Records contained in a dataset:
* * * *
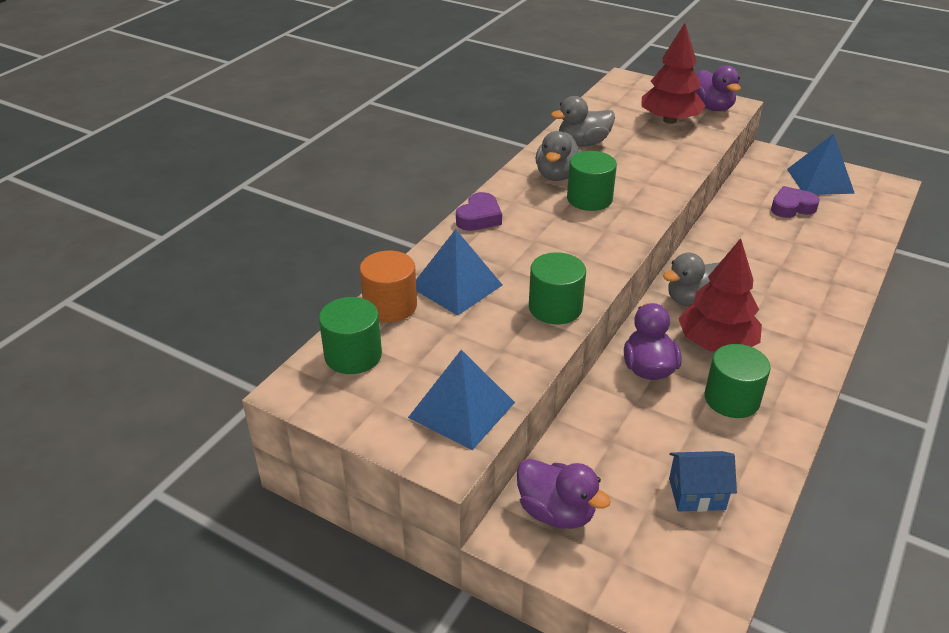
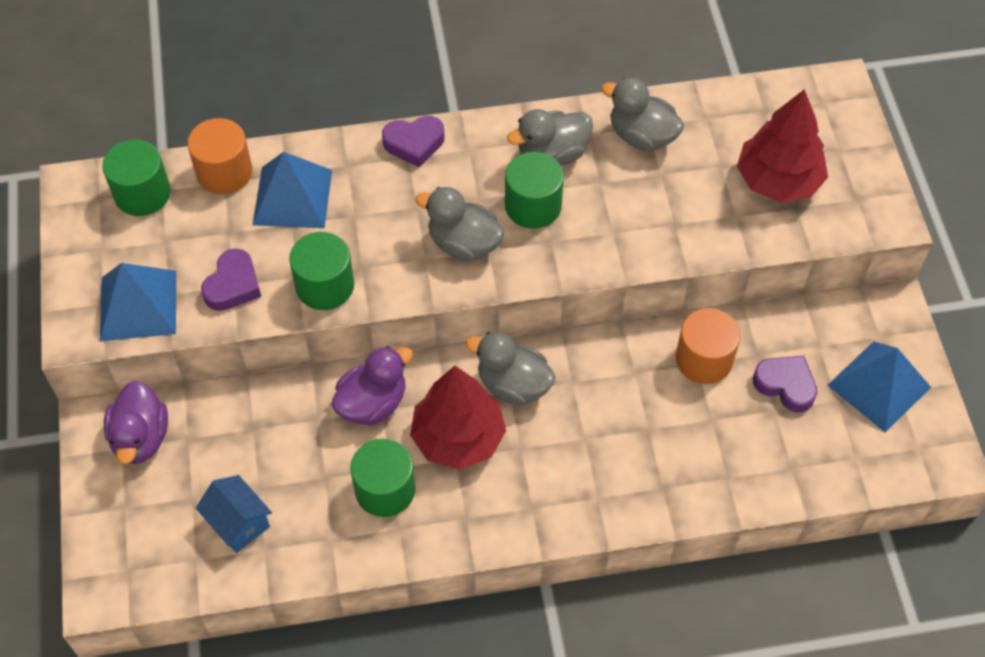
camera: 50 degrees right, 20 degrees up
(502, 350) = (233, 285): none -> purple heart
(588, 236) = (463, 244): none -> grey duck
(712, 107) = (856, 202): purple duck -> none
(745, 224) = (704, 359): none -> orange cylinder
* * * *
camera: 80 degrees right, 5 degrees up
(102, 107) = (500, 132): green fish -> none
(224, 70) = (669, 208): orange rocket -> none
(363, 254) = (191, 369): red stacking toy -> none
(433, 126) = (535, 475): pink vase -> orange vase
* * * *
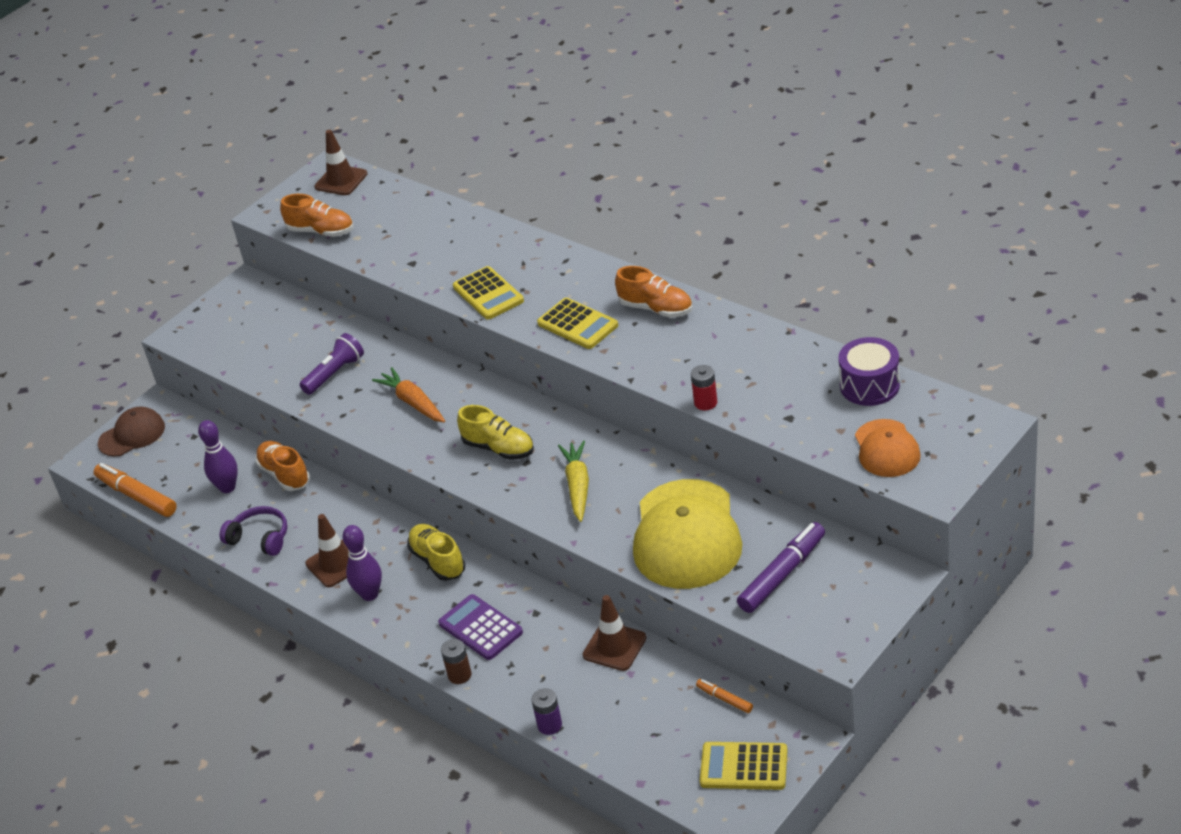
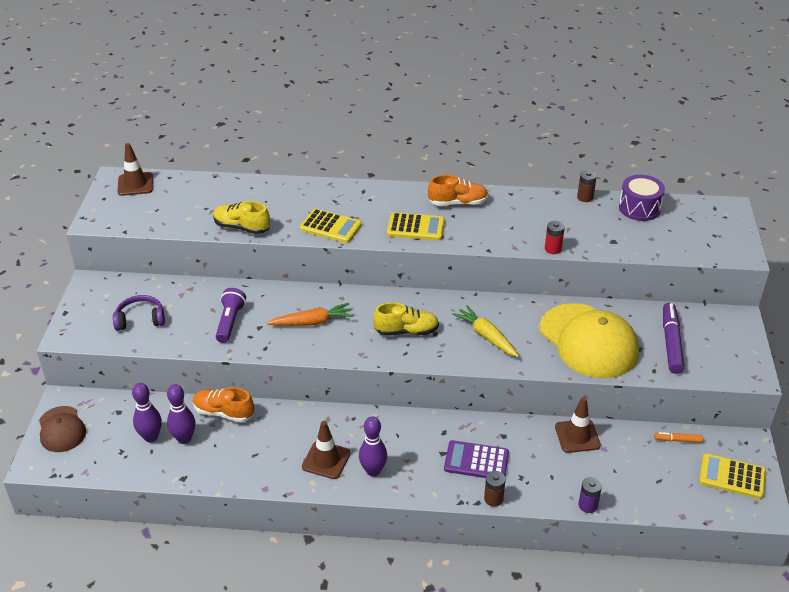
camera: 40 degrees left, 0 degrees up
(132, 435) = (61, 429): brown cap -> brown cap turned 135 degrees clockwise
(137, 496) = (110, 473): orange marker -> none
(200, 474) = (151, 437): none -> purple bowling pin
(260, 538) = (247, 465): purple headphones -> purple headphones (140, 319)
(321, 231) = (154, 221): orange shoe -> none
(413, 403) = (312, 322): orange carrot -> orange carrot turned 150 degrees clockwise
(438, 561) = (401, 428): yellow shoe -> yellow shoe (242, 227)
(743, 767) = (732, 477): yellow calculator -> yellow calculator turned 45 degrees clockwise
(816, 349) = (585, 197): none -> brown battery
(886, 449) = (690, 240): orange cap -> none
* * * *
Work task:
I'd like the lines above from the one with "(363, 254) = (191, 369): red" up to and including the one with "(433, 126) = (535, 475): pink" copied exactly, with no other lines.

Result of this exercise:
(363, 254) = (191, 369): red stacking toy -> none
(433, 126) = (535, 475): pink vase -> orange vase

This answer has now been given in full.